Problem to work on:
Please go line by line through the material and copy each one containing the word "turquoise".

Given records:
+++

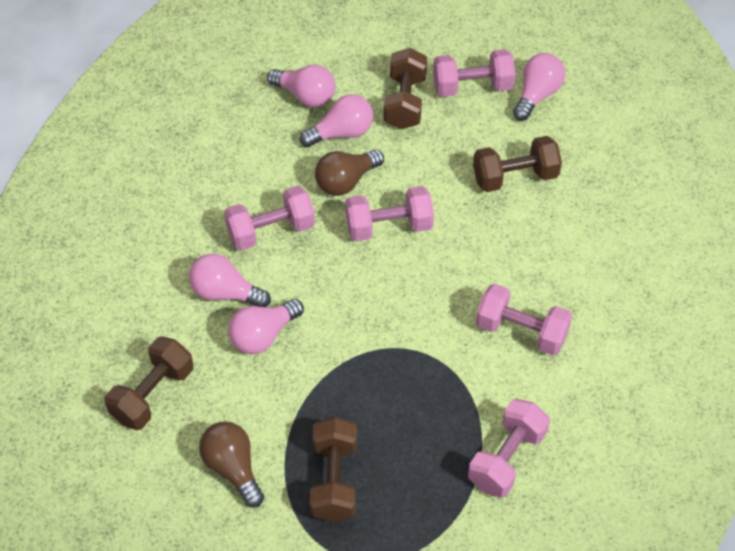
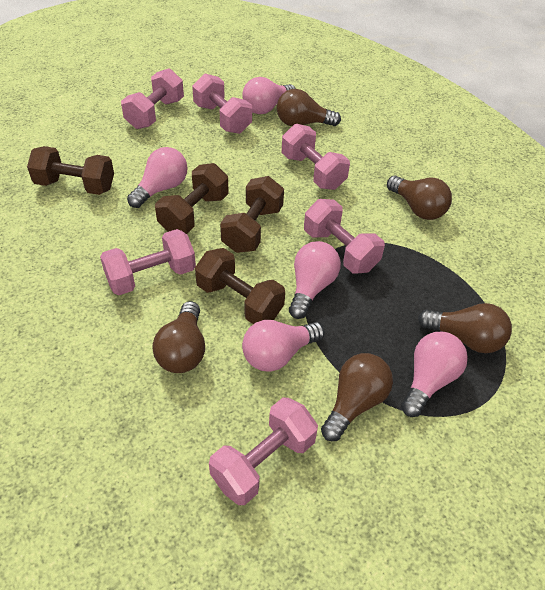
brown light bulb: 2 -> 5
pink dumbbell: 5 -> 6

+++

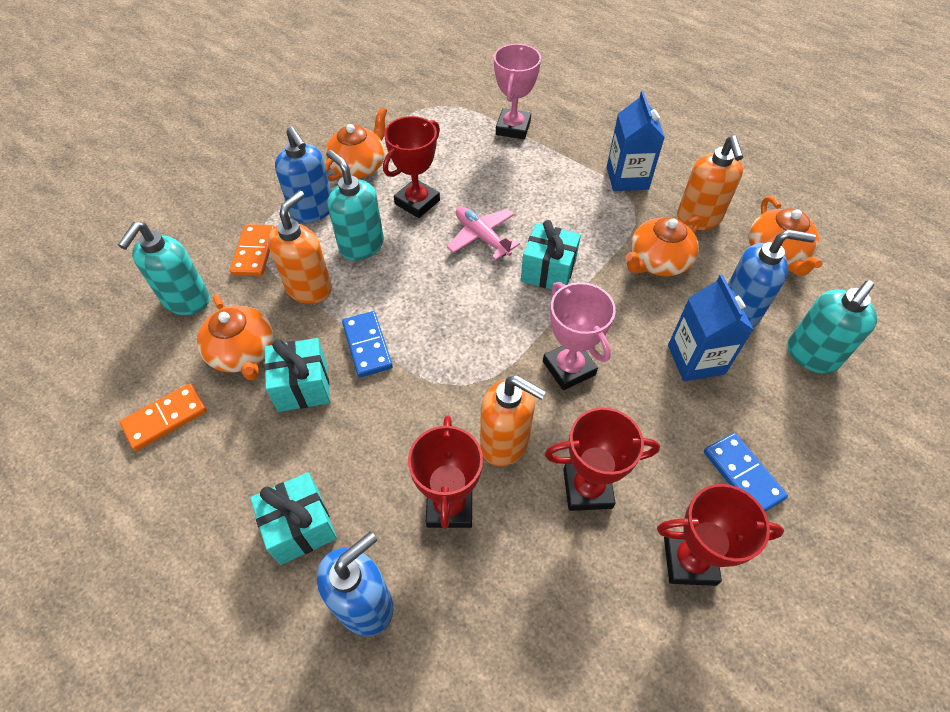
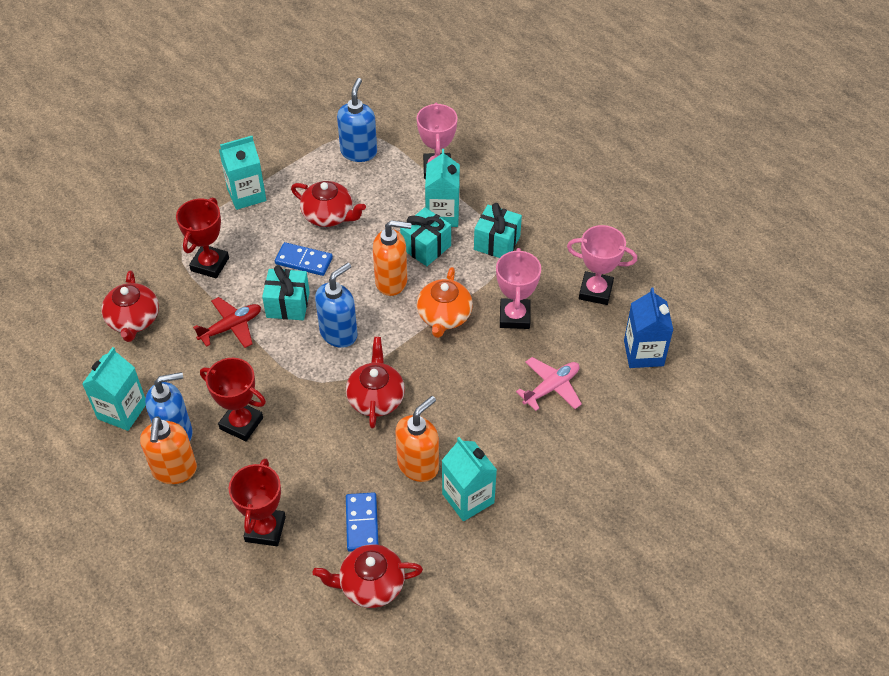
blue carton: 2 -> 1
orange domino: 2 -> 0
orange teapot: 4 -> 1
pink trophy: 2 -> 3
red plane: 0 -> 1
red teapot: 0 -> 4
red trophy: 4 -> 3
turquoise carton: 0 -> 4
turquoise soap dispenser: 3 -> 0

+++

Response:
turquoise carton: 0 -> 4
turquoise soap dispenser: 3 -> 0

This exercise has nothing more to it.